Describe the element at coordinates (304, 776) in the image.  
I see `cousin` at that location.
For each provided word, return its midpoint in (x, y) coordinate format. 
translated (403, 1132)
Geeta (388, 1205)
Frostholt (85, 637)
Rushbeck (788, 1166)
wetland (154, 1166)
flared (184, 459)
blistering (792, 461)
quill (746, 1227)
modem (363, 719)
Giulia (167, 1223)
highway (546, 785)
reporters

·····

▸ Exercise aim:
Format the lines above as a JSON list of strings, with one string per line and any blank lines skipped.

▸ Answer to the problem:
[
  "Describe the element at coordinates (304, 776) in the image.  ",
  "I see `cousin` at that location.",
  "For each provided word, return its midpoint in (x, y) coordinate format. ",
  "translated (403, 1132)",
  "Geeta (388, 1205)",
  "Frostholt (85, 637)",
  "Rushbeck (788, 1166)",
  "wetland (154, 1166)",
  "flared (184, 459)",
  "blistering (792, 461)",
  "quill (746, 1227)",
  "modem (363, 719)",
  "Giulia (167, 1223)",
  "highway (546, 785)",
  "reporters"
]